(Object matching data)
★ ★ ★ ★

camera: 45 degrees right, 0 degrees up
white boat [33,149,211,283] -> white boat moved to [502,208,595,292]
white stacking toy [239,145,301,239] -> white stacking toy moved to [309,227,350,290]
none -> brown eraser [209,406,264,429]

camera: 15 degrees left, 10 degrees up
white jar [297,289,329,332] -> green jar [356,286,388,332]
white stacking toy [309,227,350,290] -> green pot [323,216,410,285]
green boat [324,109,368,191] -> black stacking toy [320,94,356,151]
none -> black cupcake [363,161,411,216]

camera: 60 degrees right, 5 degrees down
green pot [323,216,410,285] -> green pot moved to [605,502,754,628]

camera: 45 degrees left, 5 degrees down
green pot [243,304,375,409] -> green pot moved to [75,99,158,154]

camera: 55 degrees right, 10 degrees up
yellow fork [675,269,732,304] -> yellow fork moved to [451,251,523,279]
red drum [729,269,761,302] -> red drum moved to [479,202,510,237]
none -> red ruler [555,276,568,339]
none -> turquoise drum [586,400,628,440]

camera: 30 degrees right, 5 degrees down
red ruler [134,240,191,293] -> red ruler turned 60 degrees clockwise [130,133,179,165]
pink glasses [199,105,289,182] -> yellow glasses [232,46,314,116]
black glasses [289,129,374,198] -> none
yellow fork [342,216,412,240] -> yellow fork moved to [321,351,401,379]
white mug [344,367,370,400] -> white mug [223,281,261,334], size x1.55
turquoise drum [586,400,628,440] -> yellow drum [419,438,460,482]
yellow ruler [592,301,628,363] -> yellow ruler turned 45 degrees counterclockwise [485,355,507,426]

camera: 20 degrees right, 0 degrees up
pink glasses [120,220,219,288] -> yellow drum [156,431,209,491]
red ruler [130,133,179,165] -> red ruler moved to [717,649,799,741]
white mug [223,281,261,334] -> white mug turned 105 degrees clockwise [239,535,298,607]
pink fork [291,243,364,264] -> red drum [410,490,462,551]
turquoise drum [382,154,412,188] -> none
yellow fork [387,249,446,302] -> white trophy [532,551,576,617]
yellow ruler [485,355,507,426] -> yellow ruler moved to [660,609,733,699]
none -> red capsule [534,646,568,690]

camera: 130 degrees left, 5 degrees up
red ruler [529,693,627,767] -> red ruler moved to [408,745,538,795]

★ ★ ★ ★

* [Your goal]:
Write out every record above, word for word.

* [The answer]:
camera: 45 degrees right, 0 degrees up
white boat [33,149,211,283] -> white boat moved to [502,208,595,292]
white stacking toy [239,145,301,239] -> white stacking toy moved to [309,227,350,290]
none -> brown eraser [209,406,264,429]

camera: 15 degrees left, 10 degrees up
white jar [297,289,329,332] -> green jar [356,286,388,332]
white stacking toy [309,227,350,290] -> green pot [323,216,410,285]
green boat [324,109,368,191] -> black stacking toy [320,94,356,151]
none -> black cupcake [363,161,411,216]

camera: 60 degrees right, 5 degrees down
green pot [323,216,410,285] -> green pot moved to [605,502,754,628]

camera: 45 degrees left, 5 degrees down
green pot [243,304,375,409] -> green pot moved to [75,99,158,154]

camera: 55 degrees right, 10 degrees up
yellow fork [675,269,732,304] -> yellow fork moved to [451,251,523,279]
red drum [729,269,761,302] -> red drum moved to [479,202,510,237]
none -> red ruler [555,276,568,339]
none -> turquoise drum [586,400,628,440]

camera: 30 degrees right, 5 degrees down
red ruler [134,240,191,293] -> red ruler turned 60 degrees clockwise [130,133,179,165]
pink glasses [199,105,289,182] -> yellow glasses [232,46,314,116]
black glasses [289,129,374,198] -> none
yellow fork [342,216,412,240] -> yellow fork moved to [321,351,401,379]
white mug [344,367,370,400] -> white mug [223,281,261,334], size x1.55
turquoise drum [586,400,628,440] -> yellow drum [419,438,460,482]
yellow ruler [592,301,628,363] -> yellow ruler turned 45 degrees counterclockwise [485,355,507,426]

camera: 20 degrees right, 0 degrees up
pink glasses [120,220,219,288] -> yellow drum [156,431,209,491]
red ruler [130,133,179,165] -> red ruler moved to [717,649,799,741]
white mug [223,281,261,334] -> white mug turned 105 degrees clockwise [239,535,298,607]
pink fork [291,243,364,264] -> red drum [410,490,462,551]
turquoise drum [382,154,412,188] -> none
yellow fork [387,249,446,302] -> white trophy [532,551,576,617]
yellow ruler [485,355,507,426] -> yellow ruler moved to [660,609,733,699]
none -> red capsule [534,646,568,690]

camera: 130 degrees left, 5 degrees up
red ruler [529,693,627,767] -> red ruler moved to [408,745,538,795]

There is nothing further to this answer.